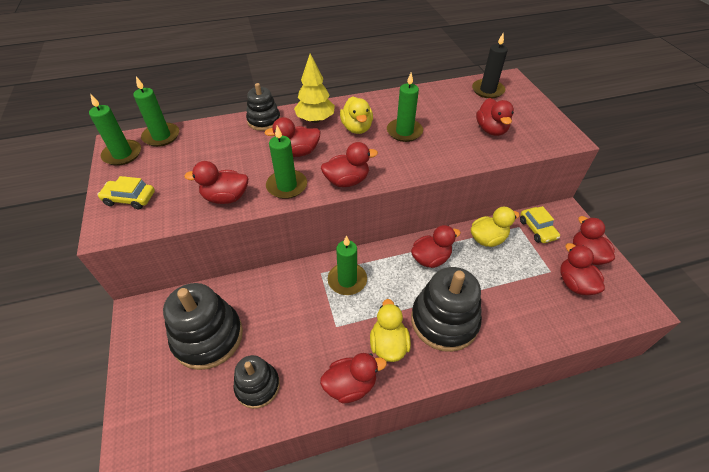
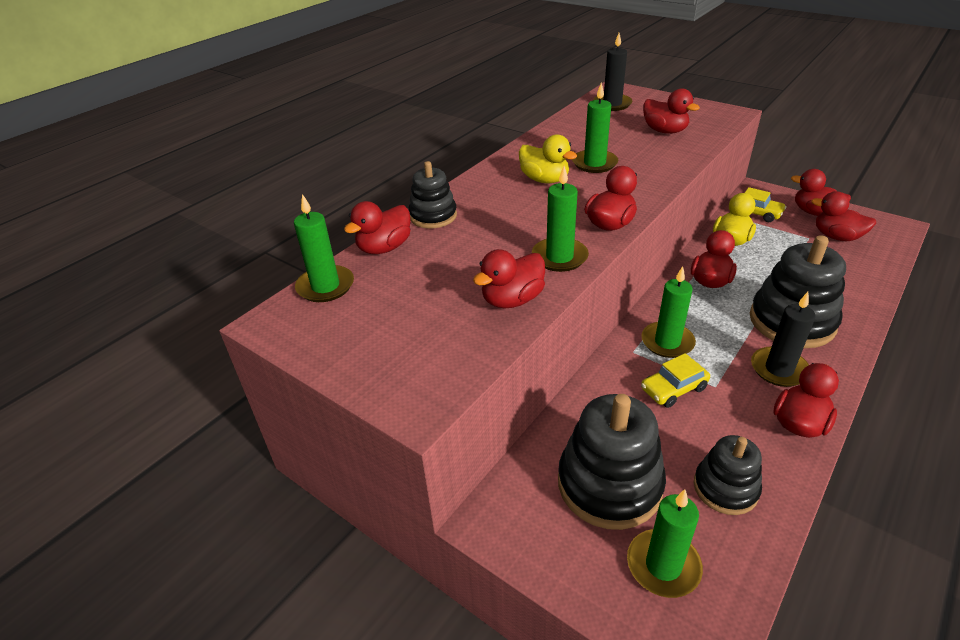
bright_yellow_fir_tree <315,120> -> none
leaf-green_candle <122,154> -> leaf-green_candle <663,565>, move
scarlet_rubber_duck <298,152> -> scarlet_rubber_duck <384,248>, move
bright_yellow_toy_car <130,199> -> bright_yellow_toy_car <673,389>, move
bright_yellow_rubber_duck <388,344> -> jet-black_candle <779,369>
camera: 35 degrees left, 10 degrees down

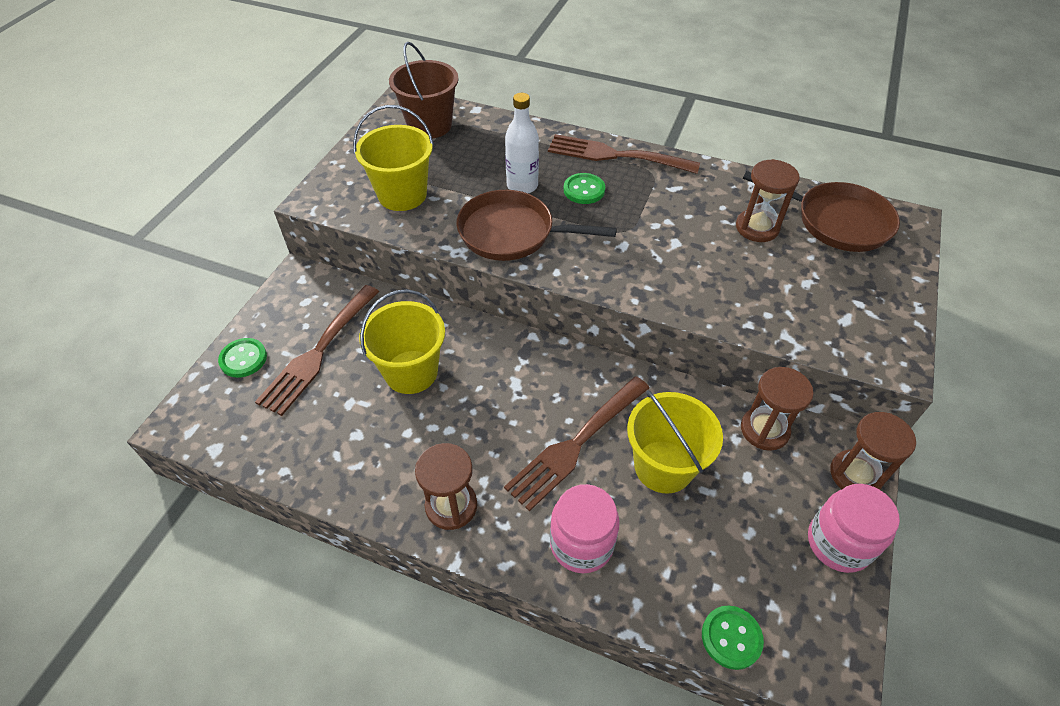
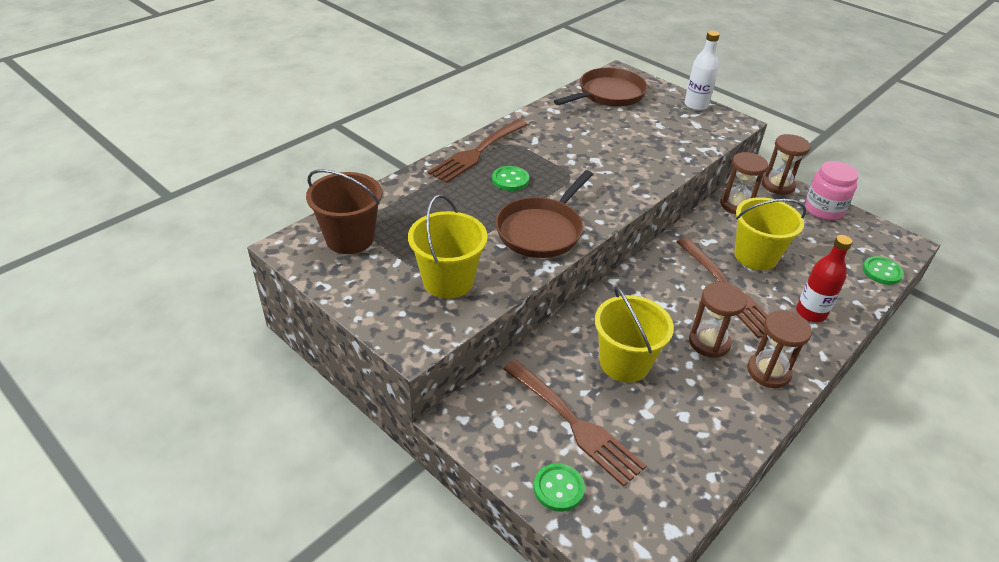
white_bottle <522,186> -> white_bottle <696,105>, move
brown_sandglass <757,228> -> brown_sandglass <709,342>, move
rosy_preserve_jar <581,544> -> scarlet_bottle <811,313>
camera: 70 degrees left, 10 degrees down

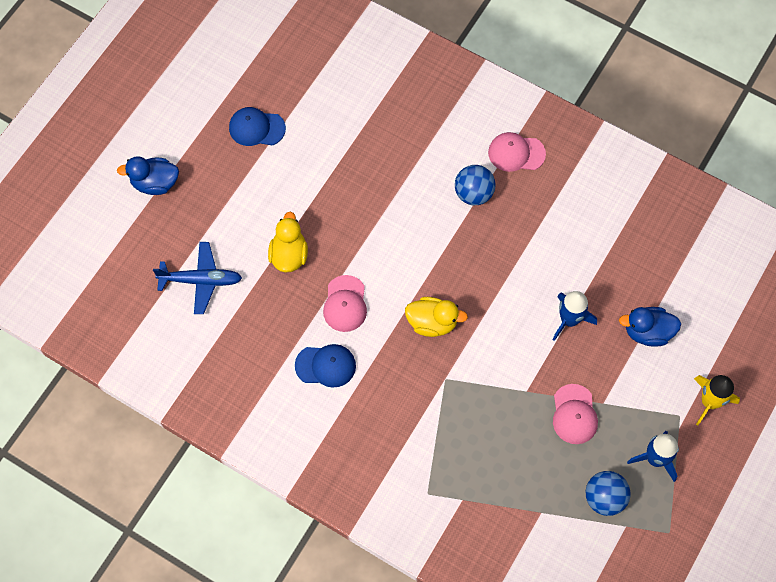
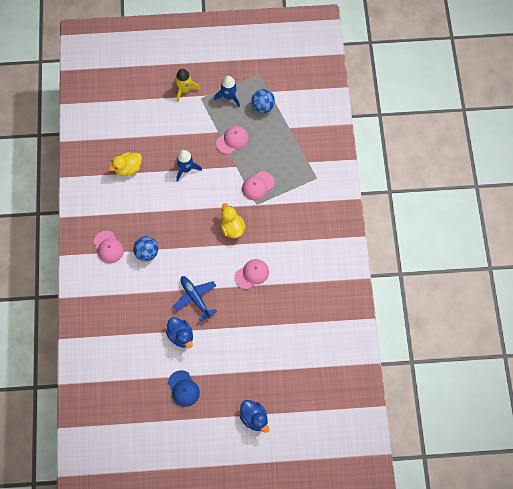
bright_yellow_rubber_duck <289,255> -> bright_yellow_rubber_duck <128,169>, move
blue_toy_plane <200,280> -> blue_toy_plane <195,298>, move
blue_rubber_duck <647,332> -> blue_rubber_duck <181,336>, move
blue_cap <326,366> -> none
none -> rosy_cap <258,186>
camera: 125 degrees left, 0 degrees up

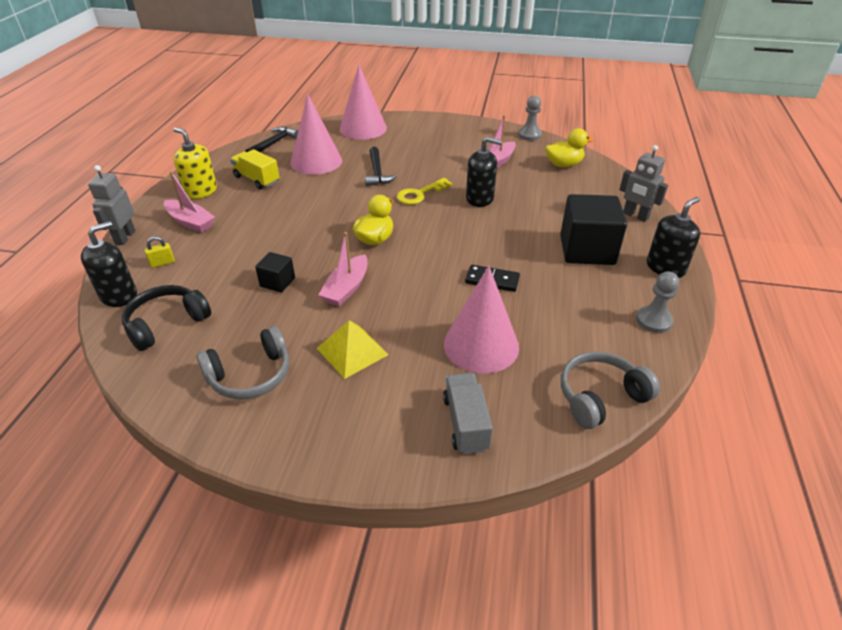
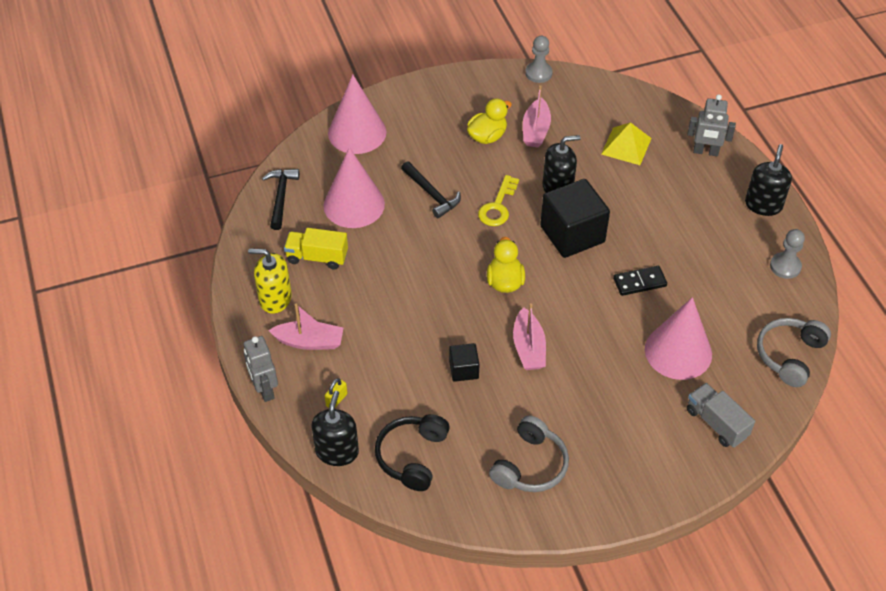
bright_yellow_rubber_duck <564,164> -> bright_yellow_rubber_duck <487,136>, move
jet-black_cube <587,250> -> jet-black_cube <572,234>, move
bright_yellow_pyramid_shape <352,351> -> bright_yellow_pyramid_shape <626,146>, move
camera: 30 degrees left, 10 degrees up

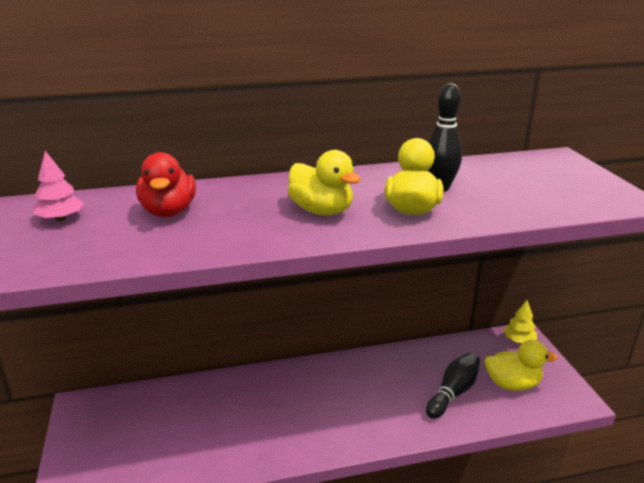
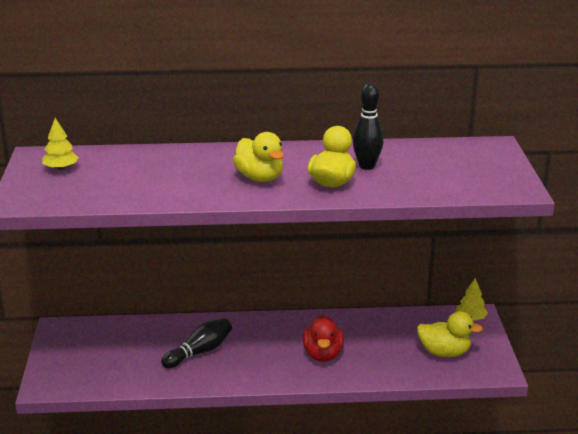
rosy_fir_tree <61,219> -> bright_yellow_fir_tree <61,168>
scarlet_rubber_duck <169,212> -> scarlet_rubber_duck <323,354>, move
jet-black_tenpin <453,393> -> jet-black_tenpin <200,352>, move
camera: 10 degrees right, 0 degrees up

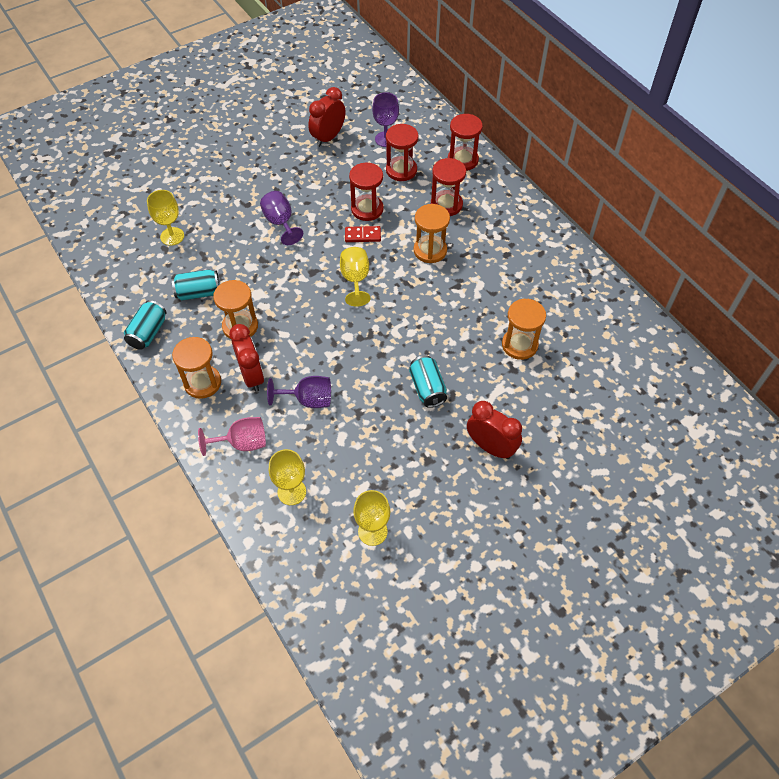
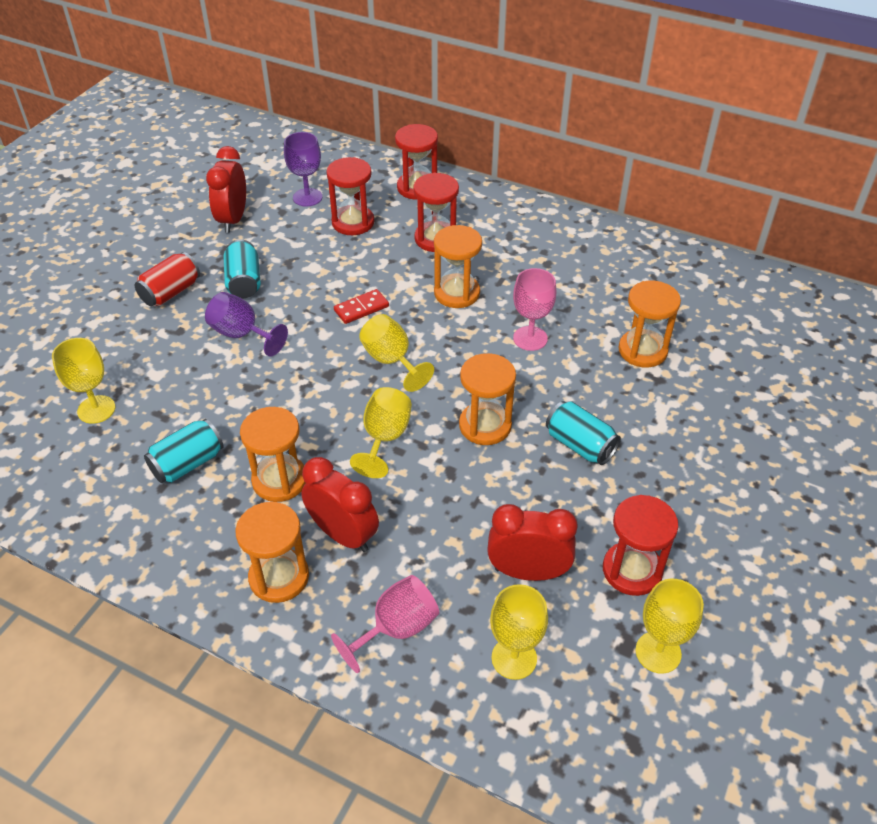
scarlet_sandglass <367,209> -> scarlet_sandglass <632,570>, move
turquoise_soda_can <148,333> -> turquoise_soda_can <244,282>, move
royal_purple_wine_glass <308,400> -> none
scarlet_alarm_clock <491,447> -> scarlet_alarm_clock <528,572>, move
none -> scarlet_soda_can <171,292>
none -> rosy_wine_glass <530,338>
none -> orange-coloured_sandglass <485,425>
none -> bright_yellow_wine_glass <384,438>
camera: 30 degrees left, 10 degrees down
——————————
Your assignment:
Look above for the line with "scarlet_rubber_duck <298,152> ->" and the line with "bright_yellow_rubber_duck <388,344> ->". Retype those two lines and every line between them exactly, adding nothing.

Answer space:
scarlet_rubber_duck <298,152> -> scarlet_rubber_duck <384,248>, move
bright_yellow_toy_car <130,199> -> bright_yellow_toy_car <673,389>, move
bright_yellow_rubber_duck <388,344> -> jet-black_candle <779,369>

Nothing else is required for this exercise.